Data extract:
┌──
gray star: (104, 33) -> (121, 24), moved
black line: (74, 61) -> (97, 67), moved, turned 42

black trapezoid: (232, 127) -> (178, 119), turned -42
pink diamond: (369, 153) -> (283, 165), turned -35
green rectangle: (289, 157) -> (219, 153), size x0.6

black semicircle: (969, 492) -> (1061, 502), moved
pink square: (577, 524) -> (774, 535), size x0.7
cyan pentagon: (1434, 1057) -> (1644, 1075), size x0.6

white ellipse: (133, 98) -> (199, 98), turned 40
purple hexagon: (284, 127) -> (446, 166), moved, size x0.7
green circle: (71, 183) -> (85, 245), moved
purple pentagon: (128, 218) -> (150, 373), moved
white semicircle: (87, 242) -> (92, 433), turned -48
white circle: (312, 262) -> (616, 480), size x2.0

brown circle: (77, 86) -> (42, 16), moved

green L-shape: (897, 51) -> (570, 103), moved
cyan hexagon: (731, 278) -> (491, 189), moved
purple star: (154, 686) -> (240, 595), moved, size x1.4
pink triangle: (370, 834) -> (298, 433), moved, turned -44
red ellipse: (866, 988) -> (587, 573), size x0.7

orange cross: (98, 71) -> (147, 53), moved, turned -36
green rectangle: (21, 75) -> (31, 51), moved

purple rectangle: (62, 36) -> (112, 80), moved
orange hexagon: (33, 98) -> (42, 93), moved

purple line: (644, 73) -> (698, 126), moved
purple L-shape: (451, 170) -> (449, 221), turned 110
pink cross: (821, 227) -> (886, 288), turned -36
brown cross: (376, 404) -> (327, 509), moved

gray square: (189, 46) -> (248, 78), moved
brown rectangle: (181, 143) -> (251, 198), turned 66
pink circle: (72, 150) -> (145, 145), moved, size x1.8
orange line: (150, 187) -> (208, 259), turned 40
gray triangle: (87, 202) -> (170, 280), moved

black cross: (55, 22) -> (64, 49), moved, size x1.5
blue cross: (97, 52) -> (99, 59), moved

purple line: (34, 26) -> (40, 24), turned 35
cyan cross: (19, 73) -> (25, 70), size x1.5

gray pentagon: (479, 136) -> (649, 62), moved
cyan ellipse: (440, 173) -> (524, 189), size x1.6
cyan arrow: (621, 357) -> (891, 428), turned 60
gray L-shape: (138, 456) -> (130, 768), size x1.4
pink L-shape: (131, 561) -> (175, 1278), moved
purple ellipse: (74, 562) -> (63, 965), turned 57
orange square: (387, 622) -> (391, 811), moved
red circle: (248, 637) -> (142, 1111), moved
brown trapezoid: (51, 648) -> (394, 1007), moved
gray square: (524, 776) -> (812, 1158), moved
└──
What is required: In the lines above, locate the string "orange". Copy every line where it occurs.

Answer for the task:
orange cross: (98, 71) -> (147, 53), moved, turned -36
orange hexagon: (33, 98) -> (42, 93), moved
orange line: (150, 187) -> (208, 259), turned 40
orange square: (387, 622) -> (391, 811), moved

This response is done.